PROBLEM DESCRIPTION — Transcribe, exactly as they appear, only the lines from the one holding "moved | campana" through the end of the entries below.

== EXTRACTED MATERIAL ==

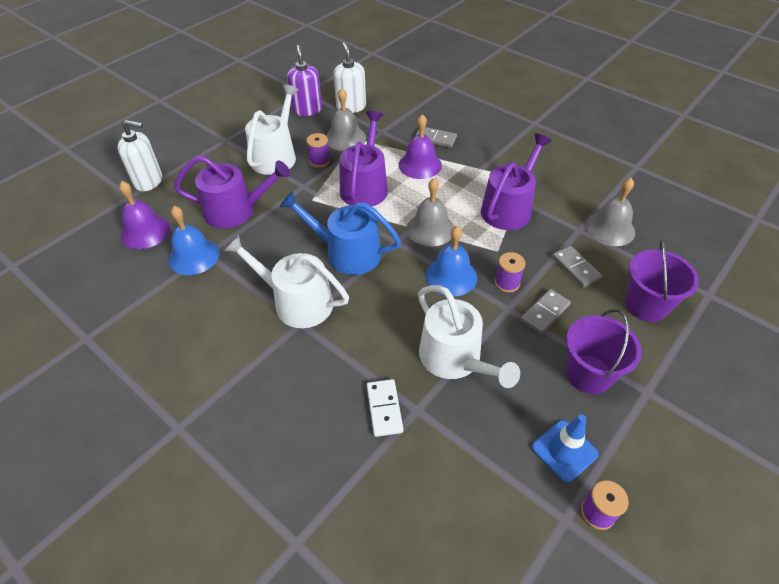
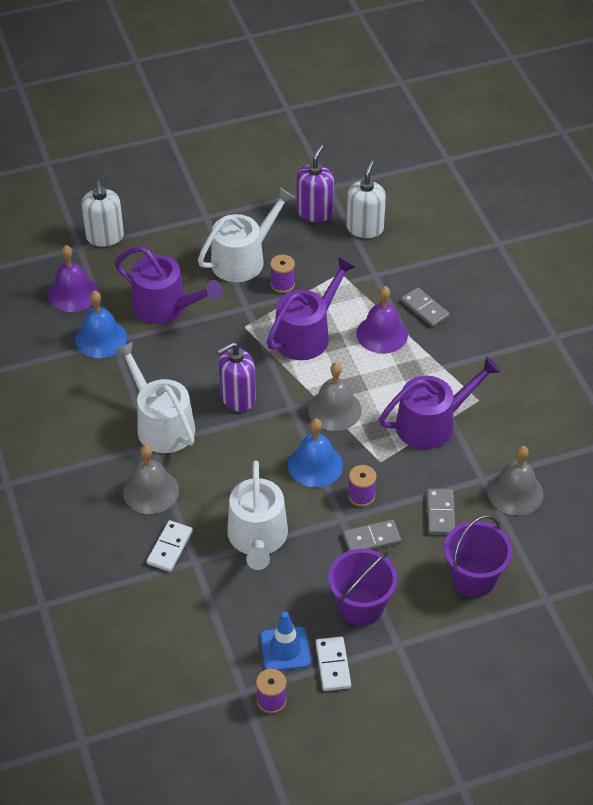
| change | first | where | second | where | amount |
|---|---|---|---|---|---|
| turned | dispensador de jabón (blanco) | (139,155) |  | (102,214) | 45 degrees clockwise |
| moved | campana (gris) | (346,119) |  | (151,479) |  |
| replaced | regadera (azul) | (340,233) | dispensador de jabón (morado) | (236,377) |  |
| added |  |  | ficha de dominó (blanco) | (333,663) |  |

===

SOLUTION —
| moved | campana (gris) | (346,119) |  | (151,479) |  |
| replaced | regadera (azul) | (340,233) | dispensador de jabón (morado) | (236,377) |  |
| added |  |  | ficha de dominó (blanco) | (333,663) |  |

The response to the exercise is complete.